What the task asks: Copy out the entries that follow exactly, leaving out the pictures.

Object matching data:
Segment Open
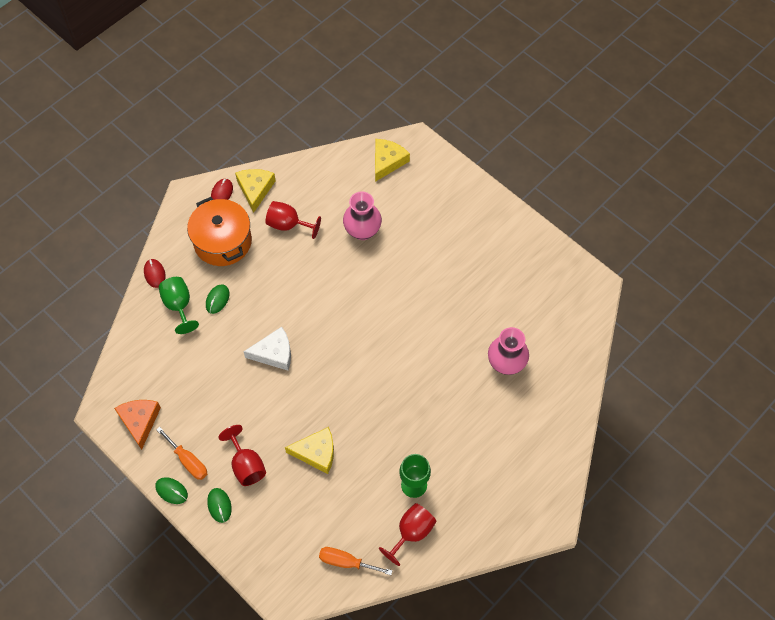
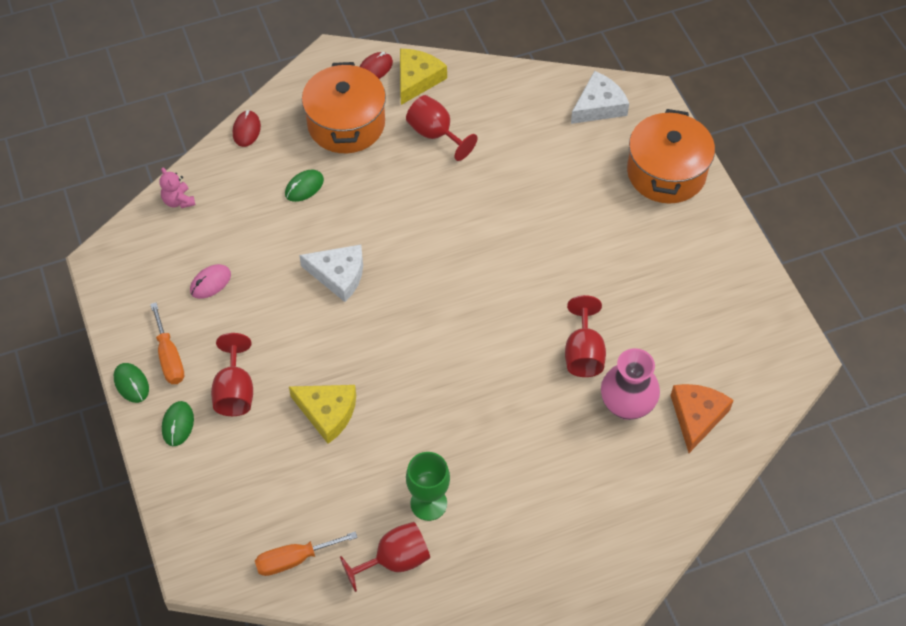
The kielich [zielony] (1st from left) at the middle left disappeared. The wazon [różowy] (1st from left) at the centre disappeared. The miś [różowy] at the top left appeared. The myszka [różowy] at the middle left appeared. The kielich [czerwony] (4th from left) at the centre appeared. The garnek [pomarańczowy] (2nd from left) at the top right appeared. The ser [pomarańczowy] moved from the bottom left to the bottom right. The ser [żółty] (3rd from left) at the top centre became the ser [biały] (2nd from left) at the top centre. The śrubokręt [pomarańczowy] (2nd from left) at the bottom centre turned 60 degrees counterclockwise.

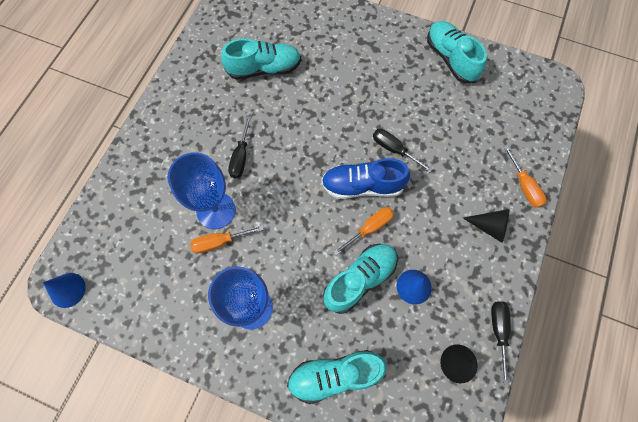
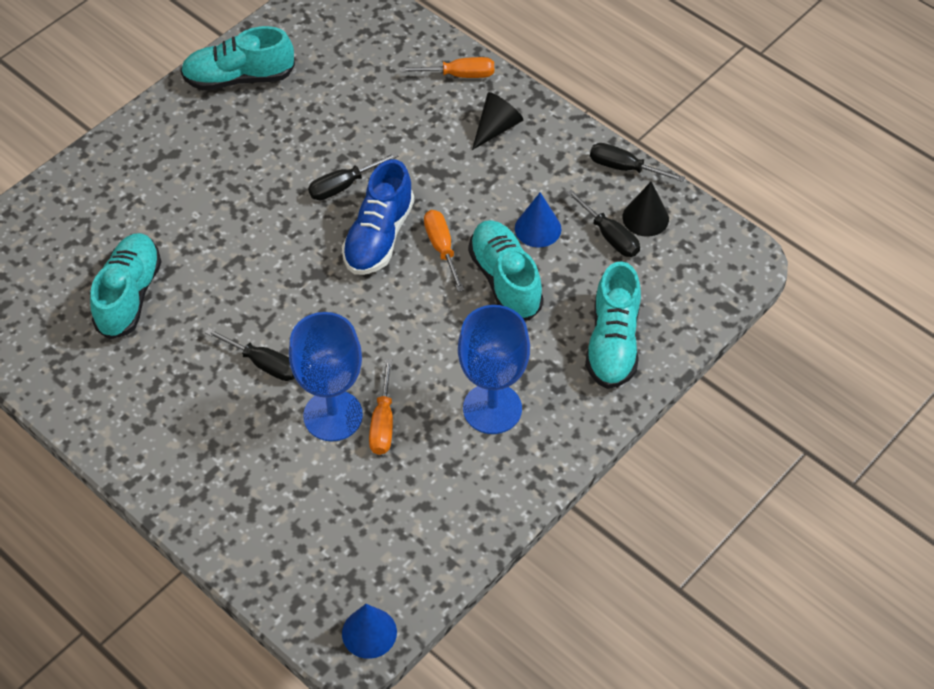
The śrubokręt [czarny] (3rd from left) at the top centre appeared.

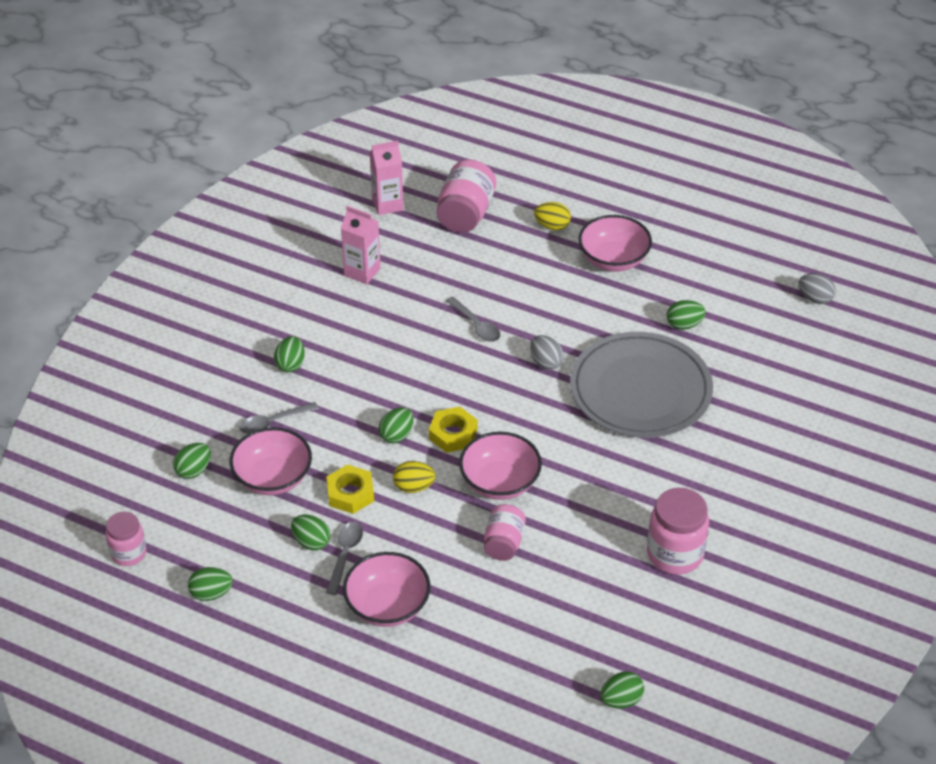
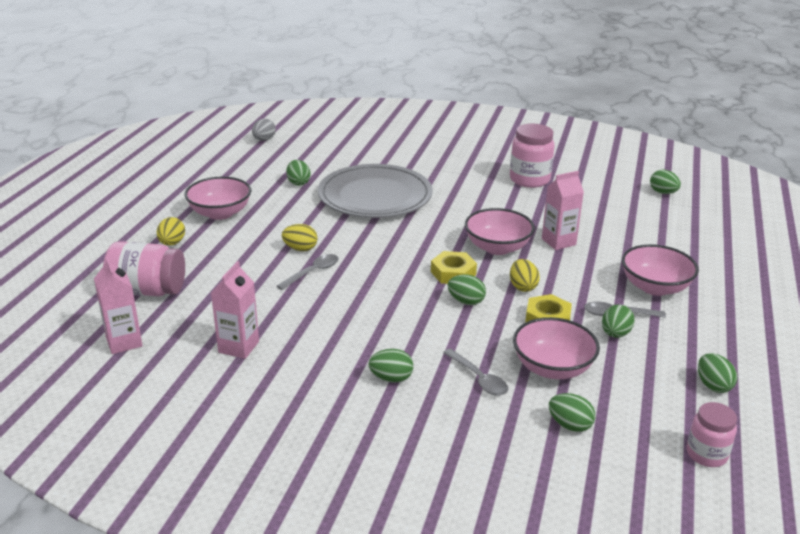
The jajko [szary] (1st from left) at the centre disappeared. The jajko [żółty] (2nd from left) at the centre appeared. The słoik [różowy] (3rd from left) at the bottom centre was replaced by the karton mleka [różowy] (3rd from left) at the middle right.

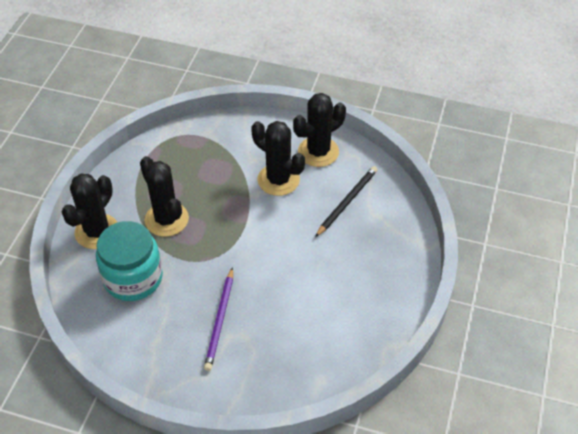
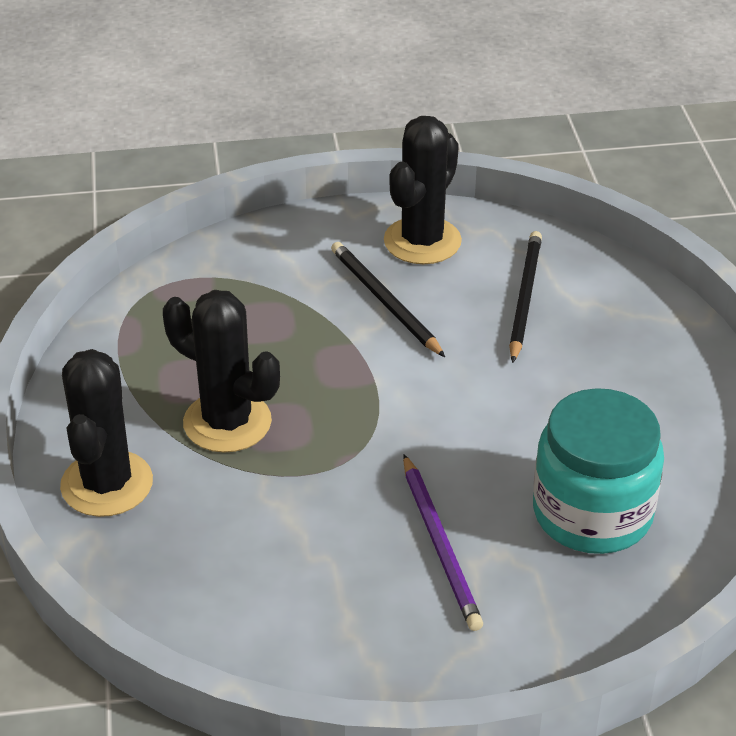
The słoik [turkusowy] moved from the middle left to the middle right. The kaktus [czarny] (3rd from left) at the centre was replaced by the ołówek [czarny] (1st from left) at the centre.

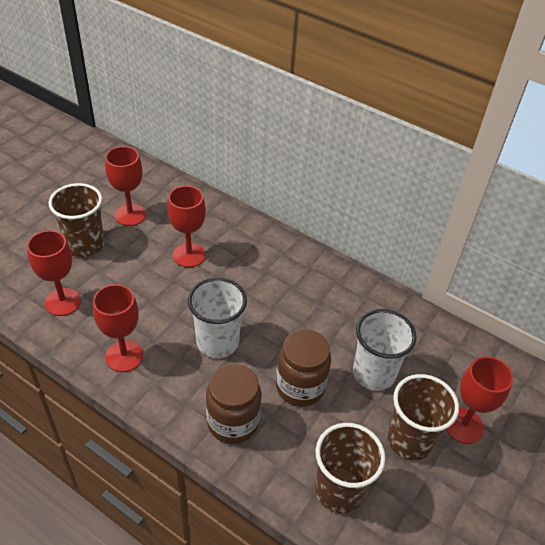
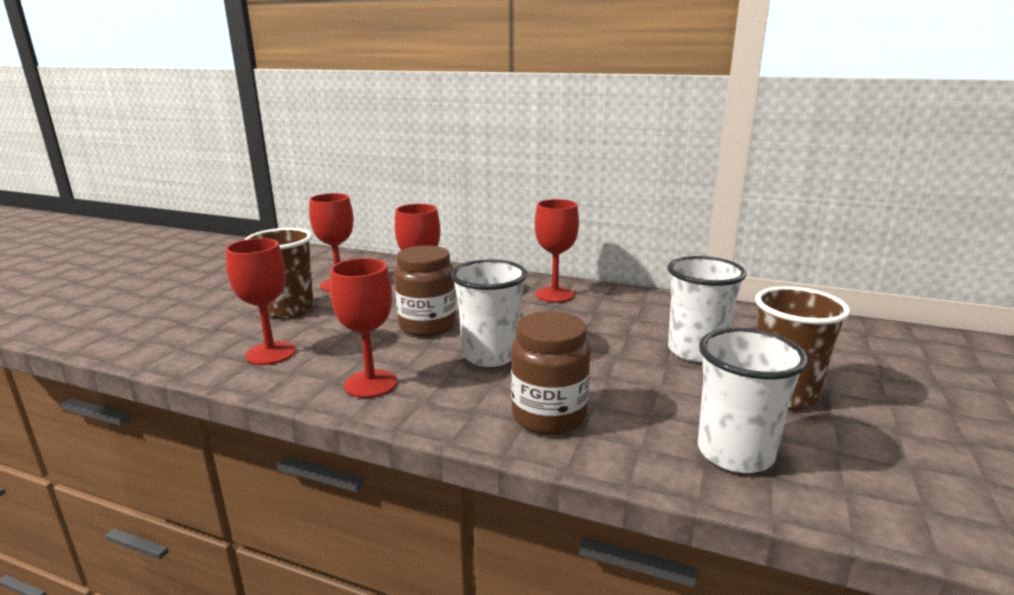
The słoik [brązowy] (2nd from left in the first image) moved from the bottom centre to the centre. The kielich [czerwony] (5th from left) moved from the bottom right to the centre. The szklanka [brązowy] (2nd from left) at the bottom centre became the szklanka [biały] (3rd from left) at the bottom right.

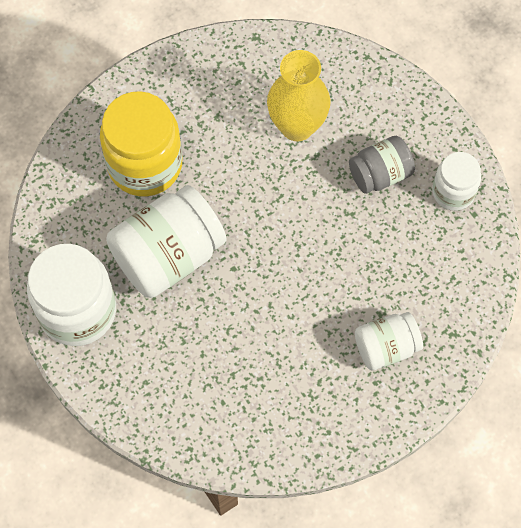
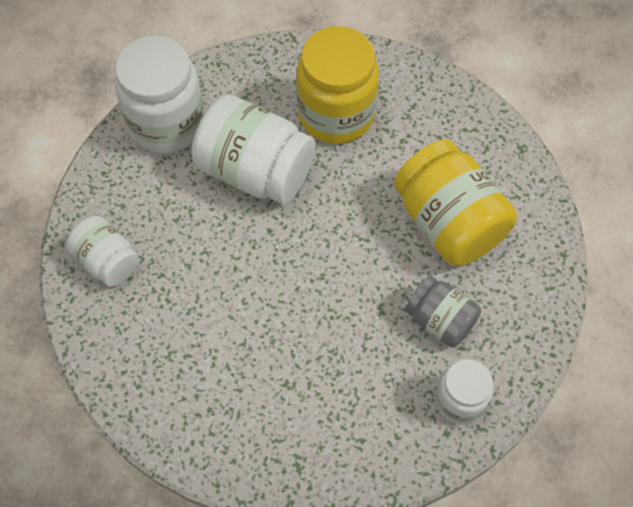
The słoik [biały] (3rd from left in the first image) moved from the middle right to the middle left. The wazon [żółty] at the top centre was replaced by the słoik [żółty] (2nd from left) at the middle right.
Segment Closed
Completed task:
The kielich [zielony] (1st from left) at the middle left disappeared. The wazon [różowy] (1st from left) at the centre disappeared. The miś [różowy] at the top left appeared. The myszka [różowy] at the middle left appeared. The kielich [czerwony] (4th from left) at the centre appeared. The garnek [pomarańczowy] (2nd from left) at the top right appeared. The ser [pomarańczowy] moved from the bottom left to the bottom right. The ser [żółty] (3rd from left) at the top centre became the ser [biały] (2nd from left) at the top centre. The śrubokręt [pomarańczowy] (2nd from left) at the bottom centre turned 60 degrees counterclockwise.

The śrubokręt [czarny] (3rd from left) at the top centre appeared.

The jajko [szary] (1st from left) at the centre disappeared. The jajko [żółty] (2nd from left) at the centre appeared. The słoik [różowy] (3rd from left) at the bottom centre was replaced by the karton mleka [różowy] (3rd from left) at the middle right.

The słoik [turkusowy] moved from the middle left to the middle right. The kaktus [czarny] (3rd from left) at the centre was replaced by the ołówek [czarny] (1st from left) at the centre.

The słoik [brązowy] (2nd from left in the first image) moved from the bottom centre to the centre. The kielich [czerwony] (5th from left) moved from the bottom right to the centre. The szklanka [brązowy] (2nd from left) at the bottom centre became the szklanka [biały] (3rd from left) at the bottom right.

The słoik [biały] (3rd from left in the first image) moved from the middle right to the middle left. The wazon [żółty] at the top centre was replaced by the słoik [żółty] (2nd from left) at the middle right.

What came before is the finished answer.